Revision tracking records:

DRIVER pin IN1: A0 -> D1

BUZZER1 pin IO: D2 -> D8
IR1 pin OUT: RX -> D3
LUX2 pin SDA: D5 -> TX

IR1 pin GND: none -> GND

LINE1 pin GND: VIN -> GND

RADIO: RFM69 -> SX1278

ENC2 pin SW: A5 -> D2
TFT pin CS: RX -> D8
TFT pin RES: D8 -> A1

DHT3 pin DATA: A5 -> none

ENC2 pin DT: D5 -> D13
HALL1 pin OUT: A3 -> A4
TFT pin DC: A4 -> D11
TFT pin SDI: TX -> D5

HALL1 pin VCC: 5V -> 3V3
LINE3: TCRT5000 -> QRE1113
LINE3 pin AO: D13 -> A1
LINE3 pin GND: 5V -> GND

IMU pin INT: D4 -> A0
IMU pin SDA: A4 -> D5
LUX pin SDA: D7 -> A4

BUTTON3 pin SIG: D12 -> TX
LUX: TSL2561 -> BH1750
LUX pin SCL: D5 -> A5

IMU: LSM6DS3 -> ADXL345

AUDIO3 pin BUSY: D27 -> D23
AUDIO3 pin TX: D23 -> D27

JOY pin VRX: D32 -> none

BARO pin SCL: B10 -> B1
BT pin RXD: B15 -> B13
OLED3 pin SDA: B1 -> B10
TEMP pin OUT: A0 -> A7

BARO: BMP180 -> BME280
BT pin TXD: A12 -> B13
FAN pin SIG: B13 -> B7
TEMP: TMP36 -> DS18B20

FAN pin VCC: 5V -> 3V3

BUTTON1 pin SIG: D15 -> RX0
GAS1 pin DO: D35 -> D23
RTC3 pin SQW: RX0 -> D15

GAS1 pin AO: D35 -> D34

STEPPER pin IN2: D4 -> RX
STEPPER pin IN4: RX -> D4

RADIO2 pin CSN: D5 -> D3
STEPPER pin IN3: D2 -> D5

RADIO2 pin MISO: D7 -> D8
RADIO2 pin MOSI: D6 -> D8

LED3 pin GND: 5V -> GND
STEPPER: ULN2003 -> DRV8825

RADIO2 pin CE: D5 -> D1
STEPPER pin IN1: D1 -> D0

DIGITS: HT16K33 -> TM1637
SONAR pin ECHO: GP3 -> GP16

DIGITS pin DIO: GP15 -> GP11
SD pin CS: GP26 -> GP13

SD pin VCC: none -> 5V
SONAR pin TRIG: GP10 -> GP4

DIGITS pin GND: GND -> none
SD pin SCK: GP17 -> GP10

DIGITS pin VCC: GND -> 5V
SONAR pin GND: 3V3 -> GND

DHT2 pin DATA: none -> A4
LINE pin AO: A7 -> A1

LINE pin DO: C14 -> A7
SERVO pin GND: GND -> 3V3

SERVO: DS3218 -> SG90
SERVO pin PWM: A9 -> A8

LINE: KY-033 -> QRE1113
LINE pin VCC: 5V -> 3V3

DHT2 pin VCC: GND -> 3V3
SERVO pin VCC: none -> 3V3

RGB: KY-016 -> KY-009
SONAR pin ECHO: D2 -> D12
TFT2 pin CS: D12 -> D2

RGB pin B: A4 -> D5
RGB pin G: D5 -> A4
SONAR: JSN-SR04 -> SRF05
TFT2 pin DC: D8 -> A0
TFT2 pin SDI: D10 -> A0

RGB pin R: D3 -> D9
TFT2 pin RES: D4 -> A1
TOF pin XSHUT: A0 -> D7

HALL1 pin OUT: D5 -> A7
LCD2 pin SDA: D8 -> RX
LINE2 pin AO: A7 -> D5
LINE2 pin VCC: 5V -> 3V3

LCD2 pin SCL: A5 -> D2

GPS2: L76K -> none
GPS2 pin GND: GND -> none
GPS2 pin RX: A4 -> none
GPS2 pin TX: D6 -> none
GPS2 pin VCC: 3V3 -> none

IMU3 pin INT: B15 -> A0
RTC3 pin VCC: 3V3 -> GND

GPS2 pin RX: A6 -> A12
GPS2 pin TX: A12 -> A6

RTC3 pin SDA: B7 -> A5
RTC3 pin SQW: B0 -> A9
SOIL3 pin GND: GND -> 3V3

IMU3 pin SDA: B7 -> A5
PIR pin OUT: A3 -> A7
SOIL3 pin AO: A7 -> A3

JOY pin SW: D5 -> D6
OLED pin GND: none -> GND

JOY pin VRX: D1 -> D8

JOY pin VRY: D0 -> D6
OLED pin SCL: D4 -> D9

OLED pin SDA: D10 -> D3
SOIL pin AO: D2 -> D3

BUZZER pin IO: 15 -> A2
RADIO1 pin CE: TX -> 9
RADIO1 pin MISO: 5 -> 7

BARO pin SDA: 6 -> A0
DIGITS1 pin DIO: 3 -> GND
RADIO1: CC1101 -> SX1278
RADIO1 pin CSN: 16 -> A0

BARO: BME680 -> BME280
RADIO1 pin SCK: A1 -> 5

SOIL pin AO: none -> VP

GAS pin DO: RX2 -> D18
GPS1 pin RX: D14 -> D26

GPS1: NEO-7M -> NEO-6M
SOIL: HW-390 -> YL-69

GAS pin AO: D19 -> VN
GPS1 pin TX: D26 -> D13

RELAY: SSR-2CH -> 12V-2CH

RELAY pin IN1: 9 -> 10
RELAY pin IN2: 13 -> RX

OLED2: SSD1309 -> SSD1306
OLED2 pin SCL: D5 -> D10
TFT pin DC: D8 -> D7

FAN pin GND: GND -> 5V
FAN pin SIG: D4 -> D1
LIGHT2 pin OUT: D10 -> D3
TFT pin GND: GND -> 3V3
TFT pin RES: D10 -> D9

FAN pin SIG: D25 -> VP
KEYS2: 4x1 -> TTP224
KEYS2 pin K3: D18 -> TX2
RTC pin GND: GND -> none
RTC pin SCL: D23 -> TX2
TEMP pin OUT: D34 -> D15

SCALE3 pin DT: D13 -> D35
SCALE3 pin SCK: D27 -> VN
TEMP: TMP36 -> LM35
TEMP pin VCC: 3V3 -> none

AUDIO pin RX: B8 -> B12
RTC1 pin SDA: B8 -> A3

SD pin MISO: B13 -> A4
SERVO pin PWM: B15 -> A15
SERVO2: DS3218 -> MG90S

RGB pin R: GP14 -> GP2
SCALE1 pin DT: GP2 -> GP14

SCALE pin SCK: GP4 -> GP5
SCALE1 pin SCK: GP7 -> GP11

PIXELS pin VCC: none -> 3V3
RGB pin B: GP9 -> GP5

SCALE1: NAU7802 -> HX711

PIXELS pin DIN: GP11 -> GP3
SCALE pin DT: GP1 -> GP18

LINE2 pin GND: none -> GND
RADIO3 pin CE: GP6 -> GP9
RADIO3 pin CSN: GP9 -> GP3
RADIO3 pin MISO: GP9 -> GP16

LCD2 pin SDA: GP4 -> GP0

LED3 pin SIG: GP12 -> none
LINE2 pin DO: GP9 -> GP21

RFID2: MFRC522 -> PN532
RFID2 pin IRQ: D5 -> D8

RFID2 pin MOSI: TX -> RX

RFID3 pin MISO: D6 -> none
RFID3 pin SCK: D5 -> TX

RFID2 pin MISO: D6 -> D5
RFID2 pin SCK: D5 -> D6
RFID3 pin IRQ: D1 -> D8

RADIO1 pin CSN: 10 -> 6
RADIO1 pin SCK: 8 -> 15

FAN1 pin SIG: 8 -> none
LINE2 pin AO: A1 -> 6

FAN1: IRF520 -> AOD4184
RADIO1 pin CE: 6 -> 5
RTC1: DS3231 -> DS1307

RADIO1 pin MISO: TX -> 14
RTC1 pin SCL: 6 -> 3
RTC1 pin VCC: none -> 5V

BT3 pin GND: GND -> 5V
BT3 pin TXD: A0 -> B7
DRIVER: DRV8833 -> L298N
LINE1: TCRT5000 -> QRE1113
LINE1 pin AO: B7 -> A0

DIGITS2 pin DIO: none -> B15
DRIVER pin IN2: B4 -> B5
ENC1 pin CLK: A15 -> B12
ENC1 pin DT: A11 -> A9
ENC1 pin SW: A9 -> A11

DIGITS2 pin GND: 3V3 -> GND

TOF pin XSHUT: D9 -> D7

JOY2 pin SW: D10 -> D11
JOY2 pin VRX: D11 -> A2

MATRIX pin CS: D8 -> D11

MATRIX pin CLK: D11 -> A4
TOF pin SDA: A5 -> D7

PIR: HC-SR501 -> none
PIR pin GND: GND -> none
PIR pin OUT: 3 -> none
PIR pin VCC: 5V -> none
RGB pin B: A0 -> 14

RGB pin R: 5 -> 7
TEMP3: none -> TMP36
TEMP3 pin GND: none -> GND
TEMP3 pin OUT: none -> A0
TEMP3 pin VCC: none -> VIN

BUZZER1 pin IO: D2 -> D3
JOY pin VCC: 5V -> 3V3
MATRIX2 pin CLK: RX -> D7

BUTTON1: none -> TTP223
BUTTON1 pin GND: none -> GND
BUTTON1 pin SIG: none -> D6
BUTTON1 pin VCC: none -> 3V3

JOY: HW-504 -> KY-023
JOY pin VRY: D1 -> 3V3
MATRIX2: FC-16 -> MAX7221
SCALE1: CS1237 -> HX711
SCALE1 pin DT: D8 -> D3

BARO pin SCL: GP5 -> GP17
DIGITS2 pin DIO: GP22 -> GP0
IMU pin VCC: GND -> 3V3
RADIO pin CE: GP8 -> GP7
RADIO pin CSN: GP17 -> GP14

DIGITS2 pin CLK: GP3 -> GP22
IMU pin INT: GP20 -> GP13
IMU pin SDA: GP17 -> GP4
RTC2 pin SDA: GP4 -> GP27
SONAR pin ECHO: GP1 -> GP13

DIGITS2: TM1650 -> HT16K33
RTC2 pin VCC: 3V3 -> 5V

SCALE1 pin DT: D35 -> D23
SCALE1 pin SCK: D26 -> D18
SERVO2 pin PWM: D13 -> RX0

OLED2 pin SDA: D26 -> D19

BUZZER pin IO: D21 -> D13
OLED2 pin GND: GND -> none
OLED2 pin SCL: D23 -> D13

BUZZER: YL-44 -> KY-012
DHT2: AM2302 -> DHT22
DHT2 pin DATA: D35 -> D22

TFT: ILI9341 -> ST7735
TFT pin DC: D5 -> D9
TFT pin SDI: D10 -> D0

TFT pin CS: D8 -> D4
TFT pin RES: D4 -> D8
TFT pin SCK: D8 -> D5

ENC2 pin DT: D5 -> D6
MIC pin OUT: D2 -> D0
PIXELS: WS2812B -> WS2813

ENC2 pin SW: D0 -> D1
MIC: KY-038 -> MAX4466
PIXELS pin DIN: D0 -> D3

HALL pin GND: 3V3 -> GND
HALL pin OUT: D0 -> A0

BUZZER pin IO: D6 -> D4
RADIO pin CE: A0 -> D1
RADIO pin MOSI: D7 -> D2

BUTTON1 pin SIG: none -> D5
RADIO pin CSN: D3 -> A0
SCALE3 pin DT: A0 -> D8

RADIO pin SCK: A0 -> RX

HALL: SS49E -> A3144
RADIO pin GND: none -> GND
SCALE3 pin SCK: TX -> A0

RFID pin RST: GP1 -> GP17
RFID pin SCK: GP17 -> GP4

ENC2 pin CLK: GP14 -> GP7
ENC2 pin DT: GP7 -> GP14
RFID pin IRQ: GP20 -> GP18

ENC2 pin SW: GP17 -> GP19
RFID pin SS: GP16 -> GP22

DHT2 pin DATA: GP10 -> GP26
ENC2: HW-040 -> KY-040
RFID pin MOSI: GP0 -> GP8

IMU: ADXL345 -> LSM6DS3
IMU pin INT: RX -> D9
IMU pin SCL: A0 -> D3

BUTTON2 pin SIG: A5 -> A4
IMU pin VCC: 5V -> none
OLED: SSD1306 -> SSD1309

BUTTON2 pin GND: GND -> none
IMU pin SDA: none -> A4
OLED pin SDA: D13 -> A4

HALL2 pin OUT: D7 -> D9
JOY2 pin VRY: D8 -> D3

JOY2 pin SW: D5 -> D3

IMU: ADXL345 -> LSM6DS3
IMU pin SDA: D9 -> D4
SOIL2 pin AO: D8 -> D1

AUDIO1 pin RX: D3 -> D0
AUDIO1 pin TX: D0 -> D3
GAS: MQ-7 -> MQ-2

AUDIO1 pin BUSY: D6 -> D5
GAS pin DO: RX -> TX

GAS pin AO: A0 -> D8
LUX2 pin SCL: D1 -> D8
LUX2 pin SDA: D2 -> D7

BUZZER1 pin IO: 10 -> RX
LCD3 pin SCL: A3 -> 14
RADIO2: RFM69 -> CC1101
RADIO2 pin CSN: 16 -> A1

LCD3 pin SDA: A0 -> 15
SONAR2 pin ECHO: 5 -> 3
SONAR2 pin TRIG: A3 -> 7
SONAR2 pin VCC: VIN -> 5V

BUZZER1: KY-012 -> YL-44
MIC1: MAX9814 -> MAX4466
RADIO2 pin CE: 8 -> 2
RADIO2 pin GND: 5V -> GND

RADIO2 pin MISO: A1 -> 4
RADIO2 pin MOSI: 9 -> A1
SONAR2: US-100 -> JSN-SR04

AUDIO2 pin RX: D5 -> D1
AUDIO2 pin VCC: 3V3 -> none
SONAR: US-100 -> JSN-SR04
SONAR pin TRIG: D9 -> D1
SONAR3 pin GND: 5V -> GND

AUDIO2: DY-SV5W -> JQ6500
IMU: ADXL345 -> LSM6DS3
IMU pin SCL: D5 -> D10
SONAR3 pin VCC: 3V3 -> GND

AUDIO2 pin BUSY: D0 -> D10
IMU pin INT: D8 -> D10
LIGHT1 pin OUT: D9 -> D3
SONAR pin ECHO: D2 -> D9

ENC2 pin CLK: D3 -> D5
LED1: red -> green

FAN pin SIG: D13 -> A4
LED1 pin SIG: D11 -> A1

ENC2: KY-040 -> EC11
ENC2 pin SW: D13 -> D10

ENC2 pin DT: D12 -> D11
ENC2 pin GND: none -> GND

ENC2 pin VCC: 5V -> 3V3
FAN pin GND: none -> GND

:: TASK ::
Search the records above for the string "STEPPER". Copy every line that contains it.

:: SOLVED PROBLEM ::
STEPPER pin IN2: D4 -> RX
STEPPER pin IN4: RX -> D4
STEPPER pin IN3: D2 -> D5
STEPPER: ULN2003 -> DRV8825
STEPPER pin IN1: D1 -> D0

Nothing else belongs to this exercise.